What you have to do: Give back, unchanged, the lines from the one containing "(236, 258) = (151, 359): white" to the end of the listing, inclusive of both.

Supplied information:
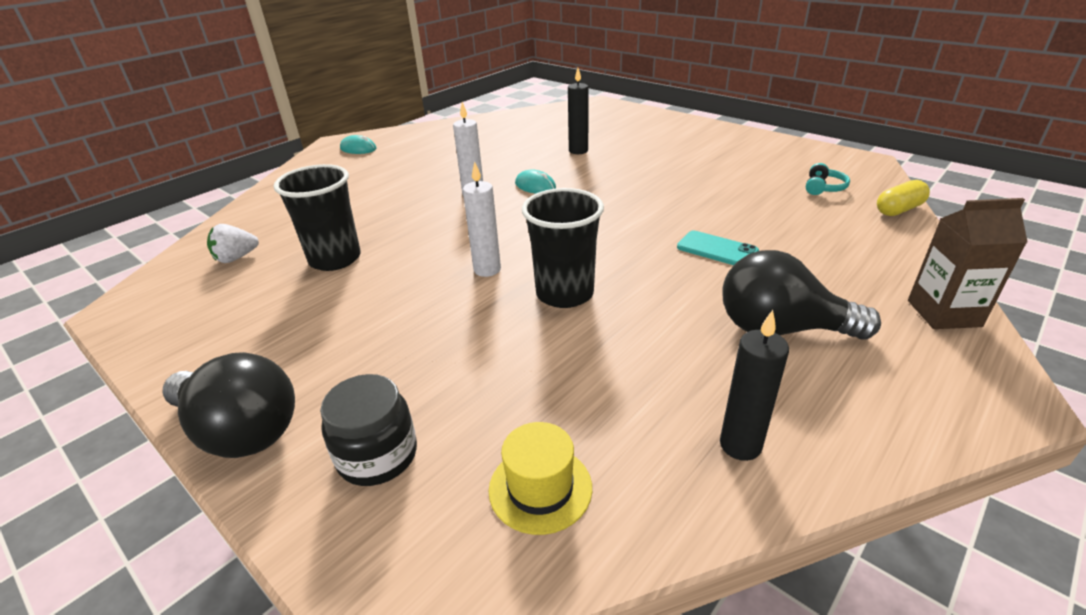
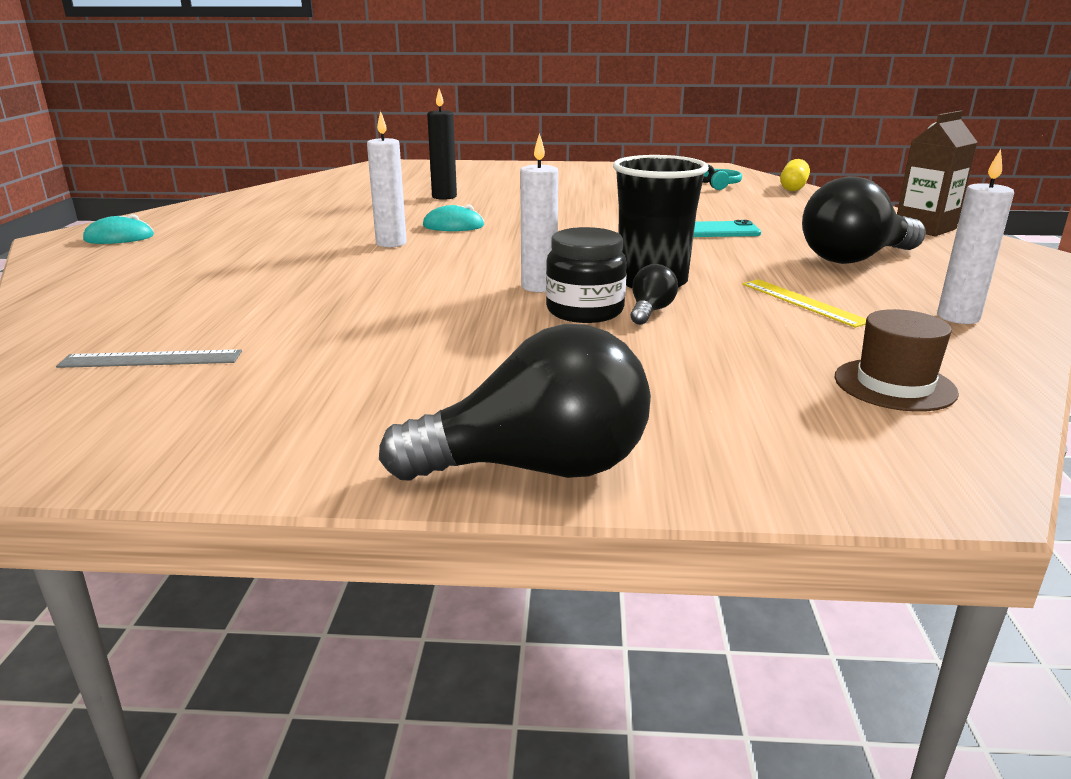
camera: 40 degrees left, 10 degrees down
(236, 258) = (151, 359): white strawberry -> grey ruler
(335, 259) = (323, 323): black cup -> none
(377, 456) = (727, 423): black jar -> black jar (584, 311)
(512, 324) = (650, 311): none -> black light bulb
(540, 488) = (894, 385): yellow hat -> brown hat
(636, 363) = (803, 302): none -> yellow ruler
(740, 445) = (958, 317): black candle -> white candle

Answer:
(236, 258) = (151, 359): white strawberry -> grey ruler
(335, 259) = (323, 323): black cup -> none
(377, 456) = (727, 423): black jar -> black jar (584, 311)
(512, 324) = (650, 311): none -> black light bulb
(540, 488) = (894, 385): yellow hat -> brown hat
(636, 363) = (803, 302): none -> yellow ruler
(740, 445) = (958, 317): black candle -> white candle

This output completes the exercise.